Work to be completed
Transcribe, word for word, only the lines from the one containing "(571, 295) = (592, 446): pink" through the end of the material below. Pictures stay out.

Supplied data
........

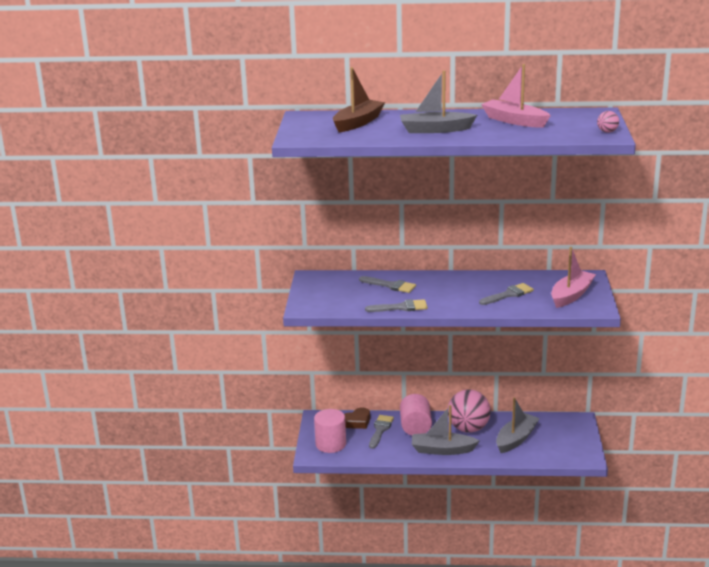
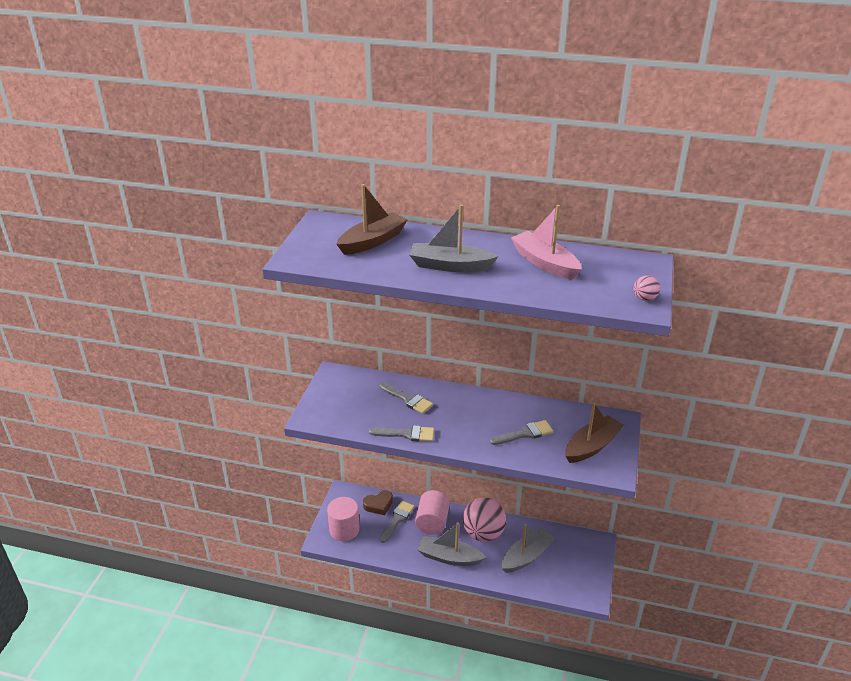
camera: 10 degrees right, 10 degrees up
(571, 295) = (592, 446): pink boat -> brown boat

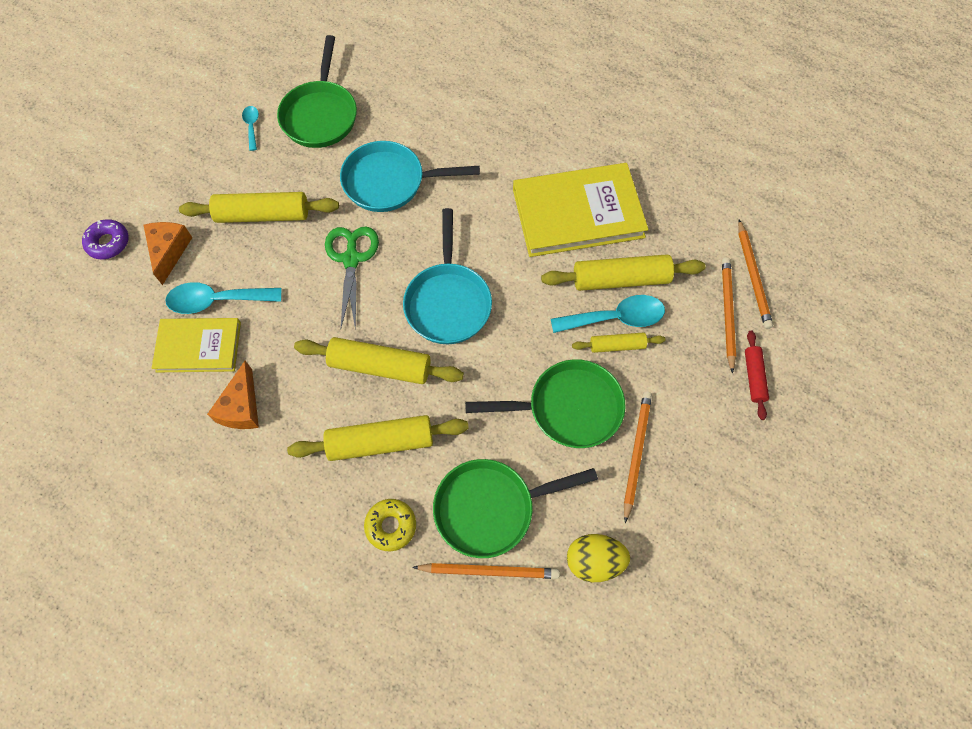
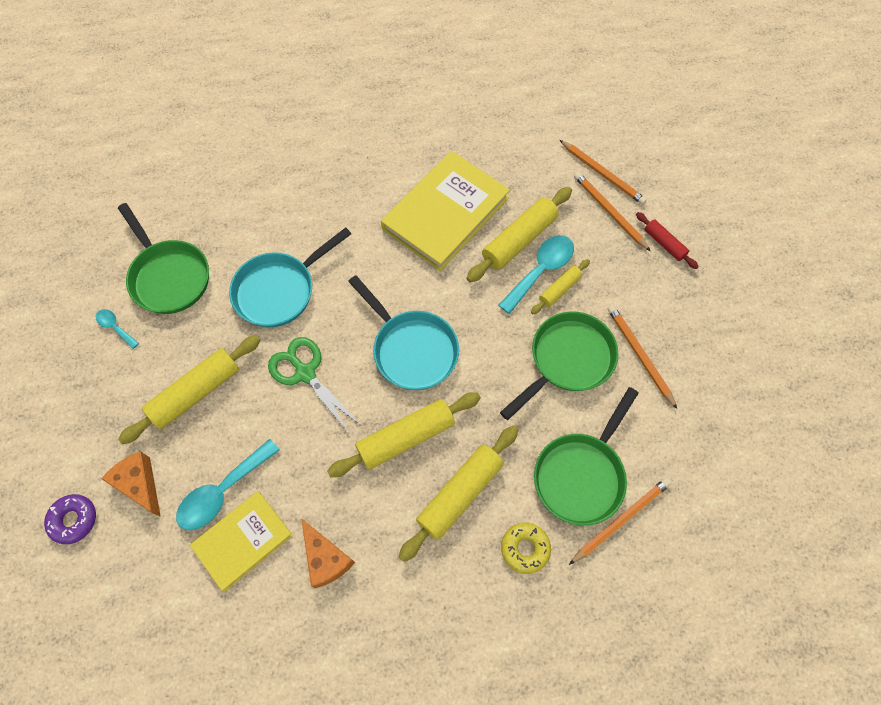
camera: 40 degrees left, 0 degrees up
(594, 561) = (680, 452): yellow egg -> none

........

Written solution
(571, 295) = (592, 446): pink boat -> brown boat

camera: 40 degrees left, 0 degrees up
(594, 561) = (680, 452): yellow egg -> none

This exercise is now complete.